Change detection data
▼▼▼

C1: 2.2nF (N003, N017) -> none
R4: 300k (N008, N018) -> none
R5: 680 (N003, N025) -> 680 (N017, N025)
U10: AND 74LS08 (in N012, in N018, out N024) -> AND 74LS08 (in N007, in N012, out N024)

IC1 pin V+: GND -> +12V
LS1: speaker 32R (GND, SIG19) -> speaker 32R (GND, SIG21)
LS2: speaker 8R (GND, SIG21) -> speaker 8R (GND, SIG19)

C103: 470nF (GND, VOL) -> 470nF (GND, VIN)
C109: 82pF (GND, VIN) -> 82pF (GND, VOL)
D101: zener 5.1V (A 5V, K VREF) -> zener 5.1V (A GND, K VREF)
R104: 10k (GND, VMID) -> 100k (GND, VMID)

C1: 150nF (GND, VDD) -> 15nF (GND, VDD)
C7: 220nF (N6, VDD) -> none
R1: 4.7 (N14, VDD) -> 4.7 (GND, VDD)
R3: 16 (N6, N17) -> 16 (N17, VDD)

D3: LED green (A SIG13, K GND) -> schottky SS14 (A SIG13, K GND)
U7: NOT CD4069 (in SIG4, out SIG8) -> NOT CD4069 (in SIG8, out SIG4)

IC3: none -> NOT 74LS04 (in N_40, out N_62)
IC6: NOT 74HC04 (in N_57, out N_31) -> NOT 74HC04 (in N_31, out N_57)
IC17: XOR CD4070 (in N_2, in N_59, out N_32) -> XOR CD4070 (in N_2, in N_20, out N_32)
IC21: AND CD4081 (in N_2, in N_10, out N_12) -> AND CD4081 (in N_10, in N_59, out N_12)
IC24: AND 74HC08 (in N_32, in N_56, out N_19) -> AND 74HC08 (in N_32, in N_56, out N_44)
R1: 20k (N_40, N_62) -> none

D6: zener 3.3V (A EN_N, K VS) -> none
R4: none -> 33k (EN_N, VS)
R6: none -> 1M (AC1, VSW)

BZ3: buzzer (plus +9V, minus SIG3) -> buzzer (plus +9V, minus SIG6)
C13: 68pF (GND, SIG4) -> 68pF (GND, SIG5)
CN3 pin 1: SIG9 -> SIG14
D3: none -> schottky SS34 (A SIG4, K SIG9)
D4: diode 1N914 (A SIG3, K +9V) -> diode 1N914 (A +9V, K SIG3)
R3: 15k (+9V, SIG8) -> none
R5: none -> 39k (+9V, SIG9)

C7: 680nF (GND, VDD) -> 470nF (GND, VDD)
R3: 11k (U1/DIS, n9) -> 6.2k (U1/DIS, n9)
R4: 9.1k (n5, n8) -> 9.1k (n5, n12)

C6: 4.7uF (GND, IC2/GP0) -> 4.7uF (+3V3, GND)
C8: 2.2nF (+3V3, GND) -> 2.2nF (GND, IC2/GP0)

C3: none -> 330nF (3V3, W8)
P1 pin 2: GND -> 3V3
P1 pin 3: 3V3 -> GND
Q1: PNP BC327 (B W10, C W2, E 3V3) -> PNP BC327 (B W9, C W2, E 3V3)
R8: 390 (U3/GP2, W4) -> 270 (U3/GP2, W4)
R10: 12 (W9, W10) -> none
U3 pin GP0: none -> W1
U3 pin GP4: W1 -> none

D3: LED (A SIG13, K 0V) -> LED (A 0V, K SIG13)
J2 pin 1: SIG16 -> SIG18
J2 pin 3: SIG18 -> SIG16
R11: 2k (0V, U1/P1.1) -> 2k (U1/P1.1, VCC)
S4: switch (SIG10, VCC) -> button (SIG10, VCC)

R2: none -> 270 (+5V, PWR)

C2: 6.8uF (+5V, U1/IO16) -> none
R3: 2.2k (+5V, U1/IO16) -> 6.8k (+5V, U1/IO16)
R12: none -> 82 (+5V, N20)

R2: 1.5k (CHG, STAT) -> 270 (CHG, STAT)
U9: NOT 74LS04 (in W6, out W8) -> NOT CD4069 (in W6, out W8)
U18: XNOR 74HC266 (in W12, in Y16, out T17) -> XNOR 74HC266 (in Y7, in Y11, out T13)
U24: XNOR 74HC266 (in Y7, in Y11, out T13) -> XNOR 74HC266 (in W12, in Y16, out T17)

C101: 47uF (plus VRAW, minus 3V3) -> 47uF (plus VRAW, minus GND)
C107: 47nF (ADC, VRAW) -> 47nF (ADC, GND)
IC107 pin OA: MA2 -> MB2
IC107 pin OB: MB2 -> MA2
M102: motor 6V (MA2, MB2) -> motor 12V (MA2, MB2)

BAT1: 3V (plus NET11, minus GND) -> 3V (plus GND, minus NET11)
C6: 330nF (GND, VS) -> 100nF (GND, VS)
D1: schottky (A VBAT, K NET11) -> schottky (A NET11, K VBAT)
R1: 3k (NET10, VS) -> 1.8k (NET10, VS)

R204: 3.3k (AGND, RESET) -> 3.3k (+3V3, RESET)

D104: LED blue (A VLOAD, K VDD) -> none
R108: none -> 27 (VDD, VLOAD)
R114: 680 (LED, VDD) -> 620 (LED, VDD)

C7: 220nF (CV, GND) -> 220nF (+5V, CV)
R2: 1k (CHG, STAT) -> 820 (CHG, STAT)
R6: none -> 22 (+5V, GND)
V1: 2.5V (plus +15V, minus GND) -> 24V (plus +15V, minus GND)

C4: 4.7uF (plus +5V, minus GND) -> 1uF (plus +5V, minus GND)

▲▲▲

TASK ITEM
Starting with the line that holds "D3: none -> schottky SS34 (A SIG4, K SIG9)" and ending with the line that holds "IC107 pin OA: MA2 -> MB2", retype every line in the data above exactly, and nothing else.

TASK ANSWER
D3: none -> schottky SS34 (A SIG4, K SIG9)
D4: diode 1N914 (A SIG3, K +9V) -> diode 1N914 (A +9V, K SIG3)
R3: 15k (+9V, SIG8) -> none
R5: none -> 39k (+9V, SIG9)

C7: 680nF (GND, VDD) -> 470nF (GND, VDD)
R3: 11k (U1/DIS, n9) -> 6.2k (U1/DIS, n9)
R4: 9.1k (n5, n8) -> 9.1k (n5, n12)

C6: 4.7uF (GND, IC2/GP0) -> 4.7uF (+3V3, GND)
C8: 2.2nF (+3V3, GND) -> 2.2nF (GND, IC2/GP0)

C3: none -> 330nF (3V3, W8)
P1 pin 2: GND -> 3V3
P1 pin 3: 3V3 -> GND
Q1: PNP BC327 (B W10, C W2, E 3V3) -> PNP BC327 (B W9, C W2, E 3V3)
R8: 390 (U3/GP2, W4) -> 270 (U3/GP2, W4)
R10: 12 (W9, W10) -> none
U3 pin GP0: none -> W1
U3 pin GP4: W1 -> none

D3: LED (A SIG13, K 0V) -> LED (A 0V, K SIG13)
J2 pin 1: SIG16 -> SIG18
J2 pin 3: SIG18 -> SIG16
R11: 2k (0V, U1/P1.1) -> 2k (U1/P1.1, VCC)
S4: switch (SIG10, VCC) -> button (SIG10, VCC)

R2: none -> 270 (+5V, PWR)

C2: 6.8uF (+5V, U1/IO16) -> none
R3: 2.2k (+5V, U1/IO16) -> 6.8k (+5V, U1/IO16)
R12: none -> 82 (+5V, N20)

R2: 1.5k (CHG, STAT) -> 270 (CHG, STAT)
U9: NOT 74LS04 (in W6, out W8) -> NOT CD4069 (in W6, out W8)
U18: XNOR 74HC266 (in W12, in Y16, out T17) -> XNOR 74HC266 (in Y7, in Y11, out T13)
U24: XNOR 74HC266 (in Y7, in Y11, out T13) -> XNOR 74HC266 (in W12, in Y16, out T17)

C101: 47uF (plus VRAW, minus 3V3) -> 47uF (plus VRAW, minus GND)
C107: 47nF (ADC, VRAW) -> 47nF (ADC, GND)
IC107 pin OA: MA2 -> MB2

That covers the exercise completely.